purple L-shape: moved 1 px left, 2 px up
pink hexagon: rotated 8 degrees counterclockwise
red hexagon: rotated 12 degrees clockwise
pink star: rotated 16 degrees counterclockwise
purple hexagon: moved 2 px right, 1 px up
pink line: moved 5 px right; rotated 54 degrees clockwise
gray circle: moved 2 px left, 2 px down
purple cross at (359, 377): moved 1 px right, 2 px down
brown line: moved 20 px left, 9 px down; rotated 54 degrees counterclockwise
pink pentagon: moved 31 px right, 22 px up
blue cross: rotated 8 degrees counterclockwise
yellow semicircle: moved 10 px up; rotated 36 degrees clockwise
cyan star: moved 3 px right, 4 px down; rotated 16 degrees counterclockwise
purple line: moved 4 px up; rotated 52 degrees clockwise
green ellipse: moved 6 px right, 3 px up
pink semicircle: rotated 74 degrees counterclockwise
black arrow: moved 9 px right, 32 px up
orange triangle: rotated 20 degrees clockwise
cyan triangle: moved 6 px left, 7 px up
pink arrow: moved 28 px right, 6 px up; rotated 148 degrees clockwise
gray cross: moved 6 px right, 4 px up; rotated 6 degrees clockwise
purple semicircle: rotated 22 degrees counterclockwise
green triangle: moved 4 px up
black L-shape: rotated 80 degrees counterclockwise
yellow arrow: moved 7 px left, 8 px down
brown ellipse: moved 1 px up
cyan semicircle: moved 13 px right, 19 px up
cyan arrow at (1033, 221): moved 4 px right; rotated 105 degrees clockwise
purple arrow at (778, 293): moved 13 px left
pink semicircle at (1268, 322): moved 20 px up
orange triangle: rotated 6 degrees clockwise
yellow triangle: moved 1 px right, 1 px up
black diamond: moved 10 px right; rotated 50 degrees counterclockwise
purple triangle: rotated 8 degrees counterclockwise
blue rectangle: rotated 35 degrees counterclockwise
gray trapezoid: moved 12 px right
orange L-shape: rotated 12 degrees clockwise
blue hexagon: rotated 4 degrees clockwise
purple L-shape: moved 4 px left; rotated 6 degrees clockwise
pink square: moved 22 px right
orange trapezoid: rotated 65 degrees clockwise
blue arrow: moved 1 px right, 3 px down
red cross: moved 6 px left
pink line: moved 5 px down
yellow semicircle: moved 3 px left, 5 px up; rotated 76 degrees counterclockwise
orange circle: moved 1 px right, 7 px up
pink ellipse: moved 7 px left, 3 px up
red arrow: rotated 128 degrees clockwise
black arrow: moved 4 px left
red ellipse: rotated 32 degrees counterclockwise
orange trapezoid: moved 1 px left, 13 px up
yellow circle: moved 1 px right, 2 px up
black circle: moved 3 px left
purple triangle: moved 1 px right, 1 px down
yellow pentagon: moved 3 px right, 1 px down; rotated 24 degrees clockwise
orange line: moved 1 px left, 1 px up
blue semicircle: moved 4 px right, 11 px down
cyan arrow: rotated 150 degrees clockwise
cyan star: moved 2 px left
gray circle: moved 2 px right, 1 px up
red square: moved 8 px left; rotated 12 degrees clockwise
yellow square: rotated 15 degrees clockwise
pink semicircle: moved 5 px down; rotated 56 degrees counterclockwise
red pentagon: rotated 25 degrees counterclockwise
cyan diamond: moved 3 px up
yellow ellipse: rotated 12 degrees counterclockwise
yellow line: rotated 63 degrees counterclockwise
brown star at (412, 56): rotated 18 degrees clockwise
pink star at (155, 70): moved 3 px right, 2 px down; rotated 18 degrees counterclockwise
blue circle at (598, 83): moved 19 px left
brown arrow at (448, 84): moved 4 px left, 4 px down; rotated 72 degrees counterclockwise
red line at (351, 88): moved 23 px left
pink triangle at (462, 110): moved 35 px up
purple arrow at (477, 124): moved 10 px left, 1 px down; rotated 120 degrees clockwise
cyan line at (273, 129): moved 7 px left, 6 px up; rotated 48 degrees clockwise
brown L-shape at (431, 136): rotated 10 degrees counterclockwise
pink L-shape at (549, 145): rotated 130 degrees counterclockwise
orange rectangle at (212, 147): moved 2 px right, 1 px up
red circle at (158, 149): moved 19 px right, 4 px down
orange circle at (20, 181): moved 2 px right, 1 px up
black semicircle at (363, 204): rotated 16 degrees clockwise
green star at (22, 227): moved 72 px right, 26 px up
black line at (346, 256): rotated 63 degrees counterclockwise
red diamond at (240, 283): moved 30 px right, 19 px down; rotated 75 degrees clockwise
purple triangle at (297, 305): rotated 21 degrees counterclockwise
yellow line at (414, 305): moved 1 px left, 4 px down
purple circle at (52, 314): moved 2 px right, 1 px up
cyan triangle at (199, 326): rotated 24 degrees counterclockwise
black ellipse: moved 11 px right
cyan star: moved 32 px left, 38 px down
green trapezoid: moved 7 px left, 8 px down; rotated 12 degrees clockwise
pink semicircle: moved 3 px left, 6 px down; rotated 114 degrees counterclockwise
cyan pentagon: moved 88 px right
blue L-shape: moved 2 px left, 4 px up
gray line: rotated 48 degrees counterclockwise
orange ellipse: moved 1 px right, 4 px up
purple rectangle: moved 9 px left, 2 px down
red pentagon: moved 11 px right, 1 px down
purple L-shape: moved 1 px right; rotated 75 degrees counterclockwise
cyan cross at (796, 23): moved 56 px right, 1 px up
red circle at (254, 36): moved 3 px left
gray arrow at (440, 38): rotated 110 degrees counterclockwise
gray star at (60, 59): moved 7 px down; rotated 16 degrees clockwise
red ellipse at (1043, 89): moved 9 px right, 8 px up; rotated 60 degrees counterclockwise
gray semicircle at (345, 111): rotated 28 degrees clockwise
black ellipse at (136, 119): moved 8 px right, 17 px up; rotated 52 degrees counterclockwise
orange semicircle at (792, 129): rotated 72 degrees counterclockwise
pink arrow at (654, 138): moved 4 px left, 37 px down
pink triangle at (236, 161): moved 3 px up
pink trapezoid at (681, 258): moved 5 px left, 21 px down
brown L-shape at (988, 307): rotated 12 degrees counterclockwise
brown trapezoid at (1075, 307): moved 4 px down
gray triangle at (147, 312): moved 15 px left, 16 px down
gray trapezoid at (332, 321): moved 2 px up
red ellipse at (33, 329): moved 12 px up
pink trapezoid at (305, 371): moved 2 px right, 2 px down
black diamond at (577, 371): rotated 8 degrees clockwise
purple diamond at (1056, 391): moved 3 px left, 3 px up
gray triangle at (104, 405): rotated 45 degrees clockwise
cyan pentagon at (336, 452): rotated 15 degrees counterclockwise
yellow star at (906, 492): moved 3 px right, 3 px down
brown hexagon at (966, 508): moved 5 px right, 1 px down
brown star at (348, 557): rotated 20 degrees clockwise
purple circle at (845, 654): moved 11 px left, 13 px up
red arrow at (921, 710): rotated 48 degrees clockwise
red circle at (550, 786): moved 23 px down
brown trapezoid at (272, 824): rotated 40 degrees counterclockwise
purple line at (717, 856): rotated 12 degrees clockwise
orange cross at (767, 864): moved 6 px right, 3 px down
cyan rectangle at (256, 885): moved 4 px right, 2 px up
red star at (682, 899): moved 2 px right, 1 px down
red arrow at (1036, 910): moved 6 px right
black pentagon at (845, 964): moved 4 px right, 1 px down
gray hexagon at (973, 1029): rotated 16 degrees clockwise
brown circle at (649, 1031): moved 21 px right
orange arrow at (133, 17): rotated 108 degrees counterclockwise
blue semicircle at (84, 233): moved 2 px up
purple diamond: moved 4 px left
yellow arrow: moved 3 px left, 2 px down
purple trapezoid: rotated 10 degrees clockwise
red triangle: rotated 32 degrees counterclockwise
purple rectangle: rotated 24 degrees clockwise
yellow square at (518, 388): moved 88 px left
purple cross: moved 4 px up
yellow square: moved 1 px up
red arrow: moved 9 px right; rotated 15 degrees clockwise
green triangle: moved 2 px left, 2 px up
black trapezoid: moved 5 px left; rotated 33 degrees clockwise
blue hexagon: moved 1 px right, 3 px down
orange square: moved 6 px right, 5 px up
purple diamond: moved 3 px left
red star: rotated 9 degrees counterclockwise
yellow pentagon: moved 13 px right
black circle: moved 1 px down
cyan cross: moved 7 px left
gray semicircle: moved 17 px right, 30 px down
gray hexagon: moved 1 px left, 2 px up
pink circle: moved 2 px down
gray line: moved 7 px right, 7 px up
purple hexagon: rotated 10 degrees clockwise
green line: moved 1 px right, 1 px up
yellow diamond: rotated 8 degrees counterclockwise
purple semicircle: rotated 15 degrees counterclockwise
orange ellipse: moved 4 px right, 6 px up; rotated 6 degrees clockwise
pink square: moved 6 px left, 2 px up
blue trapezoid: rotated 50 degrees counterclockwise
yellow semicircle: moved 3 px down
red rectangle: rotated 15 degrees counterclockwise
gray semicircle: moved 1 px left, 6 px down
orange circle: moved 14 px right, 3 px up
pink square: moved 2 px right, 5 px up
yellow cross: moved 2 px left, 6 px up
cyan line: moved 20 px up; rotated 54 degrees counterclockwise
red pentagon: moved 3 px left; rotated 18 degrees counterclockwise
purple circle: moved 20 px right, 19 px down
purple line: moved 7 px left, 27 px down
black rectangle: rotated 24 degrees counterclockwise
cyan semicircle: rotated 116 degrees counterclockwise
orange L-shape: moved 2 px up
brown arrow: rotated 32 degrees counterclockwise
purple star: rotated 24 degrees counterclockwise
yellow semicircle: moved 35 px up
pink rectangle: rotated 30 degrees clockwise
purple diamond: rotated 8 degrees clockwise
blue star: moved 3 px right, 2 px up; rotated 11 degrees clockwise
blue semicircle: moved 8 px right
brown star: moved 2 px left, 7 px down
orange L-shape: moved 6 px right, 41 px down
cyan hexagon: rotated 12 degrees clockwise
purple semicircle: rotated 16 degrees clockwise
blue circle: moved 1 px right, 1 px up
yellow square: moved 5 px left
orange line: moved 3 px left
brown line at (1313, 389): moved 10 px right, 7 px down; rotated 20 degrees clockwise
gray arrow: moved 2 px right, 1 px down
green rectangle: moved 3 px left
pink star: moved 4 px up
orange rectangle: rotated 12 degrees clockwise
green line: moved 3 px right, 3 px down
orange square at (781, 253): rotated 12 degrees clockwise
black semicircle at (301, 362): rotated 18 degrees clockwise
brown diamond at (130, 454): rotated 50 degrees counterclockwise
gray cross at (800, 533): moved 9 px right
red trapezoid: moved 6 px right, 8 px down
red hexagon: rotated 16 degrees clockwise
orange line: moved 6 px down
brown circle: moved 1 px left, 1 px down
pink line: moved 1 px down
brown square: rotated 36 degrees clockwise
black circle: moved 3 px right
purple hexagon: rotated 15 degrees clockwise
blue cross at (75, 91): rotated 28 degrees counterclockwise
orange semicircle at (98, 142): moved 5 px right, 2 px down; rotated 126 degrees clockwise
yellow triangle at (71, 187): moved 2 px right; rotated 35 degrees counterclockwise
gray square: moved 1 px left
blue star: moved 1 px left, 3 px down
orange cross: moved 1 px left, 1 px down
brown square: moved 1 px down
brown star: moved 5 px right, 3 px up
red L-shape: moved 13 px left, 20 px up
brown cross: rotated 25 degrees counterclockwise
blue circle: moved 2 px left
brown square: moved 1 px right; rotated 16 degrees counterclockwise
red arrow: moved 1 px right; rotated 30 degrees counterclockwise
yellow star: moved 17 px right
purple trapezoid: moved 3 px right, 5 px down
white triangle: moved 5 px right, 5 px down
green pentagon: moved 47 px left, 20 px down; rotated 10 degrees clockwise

- [Exercise] From the data above, reproduce word for word the lines running from the line with "purple line: moved 4" to the line with "orange triangle: rotated 20 degrees clockwise", ends included.

- [Task response]
purple line: moved 4 px up; rotated 52 degrees clockwise
green ellipse: moved 6 px right, 3 px up
pink semicircle: rotated 74 degrees counterclockwise
black arrow: moved 9 px right, 32 px up
orange triangle: rotated 20 degrees clockwise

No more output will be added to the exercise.